Your response should contain every line from the data below that holds the string "plate".

### GIVEN DATA

[Start of Attachment]

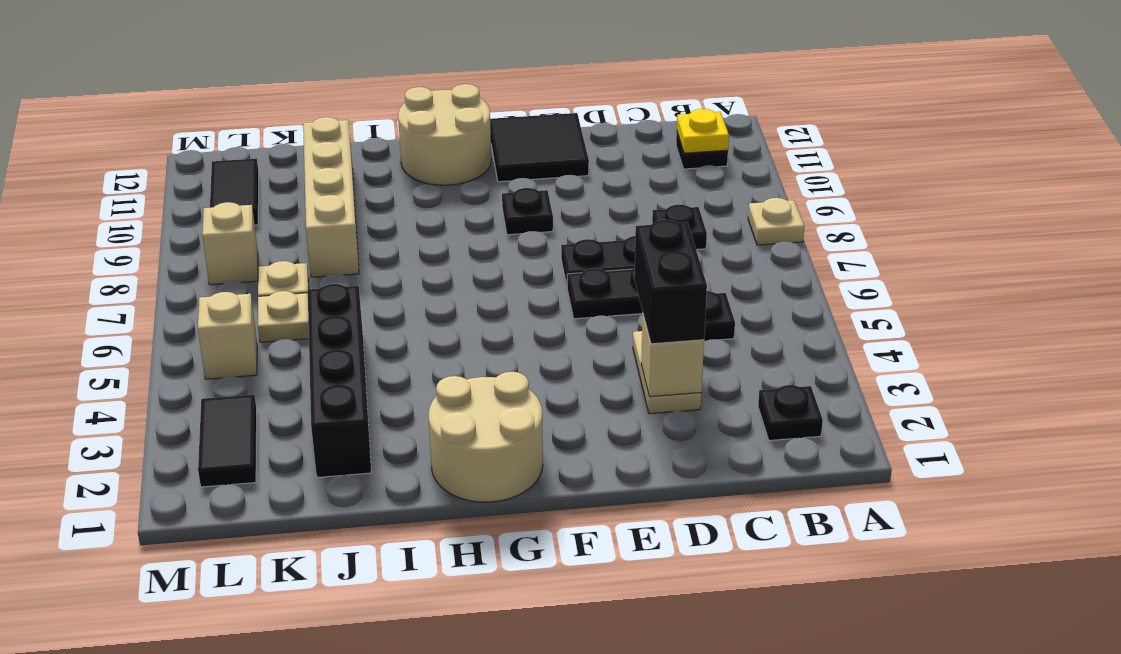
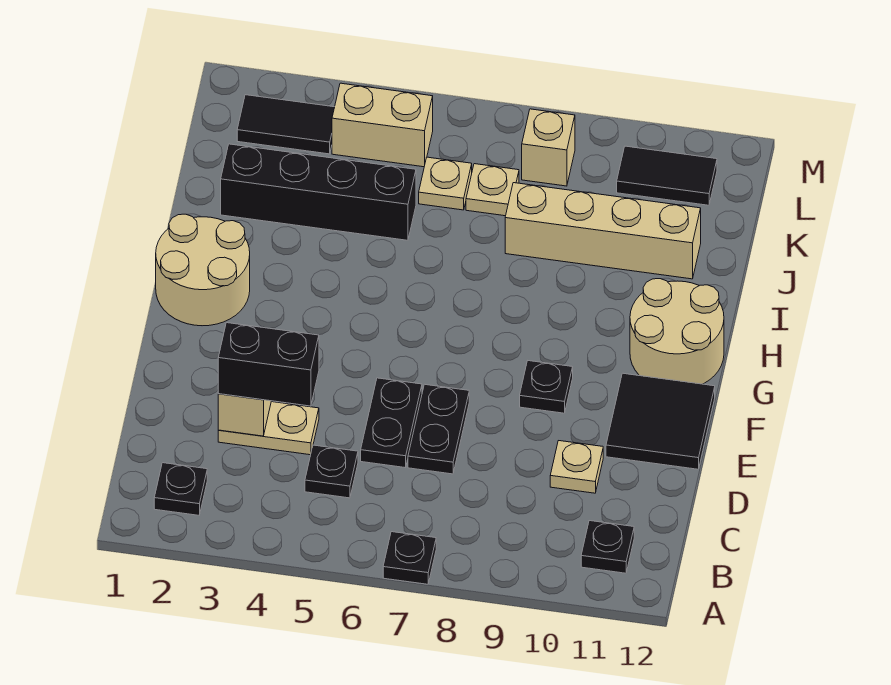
tan plate A8 level 1 -> tan plate D10 level 1
yellow plate B11 level 2 -> none
black plate C8 level 1 -> black plate A7 level 1
tan brick L5 level 1 -> tan brick L4:L5 level 1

[End of Attachment]

### SOLVED EXERCISE
tan plate A8 level 1 -> tan plate D10 level 1
yellow plate B11 level 2 -> none
black plate C8 level 1 -> black plate A7 level 1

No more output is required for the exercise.